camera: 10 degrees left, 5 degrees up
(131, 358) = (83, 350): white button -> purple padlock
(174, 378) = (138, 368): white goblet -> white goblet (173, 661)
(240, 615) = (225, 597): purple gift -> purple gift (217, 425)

...

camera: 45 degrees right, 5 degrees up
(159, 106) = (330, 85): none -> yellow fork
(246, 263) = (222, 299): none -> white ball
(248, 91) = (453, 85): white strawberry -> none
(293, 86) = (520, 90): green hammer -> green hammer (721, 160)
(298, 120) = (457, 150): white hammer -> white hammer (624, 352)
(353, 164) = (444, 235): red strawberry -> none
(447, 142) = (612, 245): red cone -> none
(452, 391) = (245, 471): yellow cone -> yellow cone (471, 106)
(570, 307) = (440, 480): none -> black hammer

_Work required_
All that belongs in your answer is the stretch of entries above from the line with "(447, 142) = (612, 245): red cone -> none" through the line with "(570, 307) = (440, 480): none -> black hammer", printed exactly.

_Written answer_
(447, 142) = (612, 245): red cone -> none
(452, 391) = (245, 471): yellow cone -> yellow cone (471, 106)
(570, 307) = (440, 480): none -> black hammer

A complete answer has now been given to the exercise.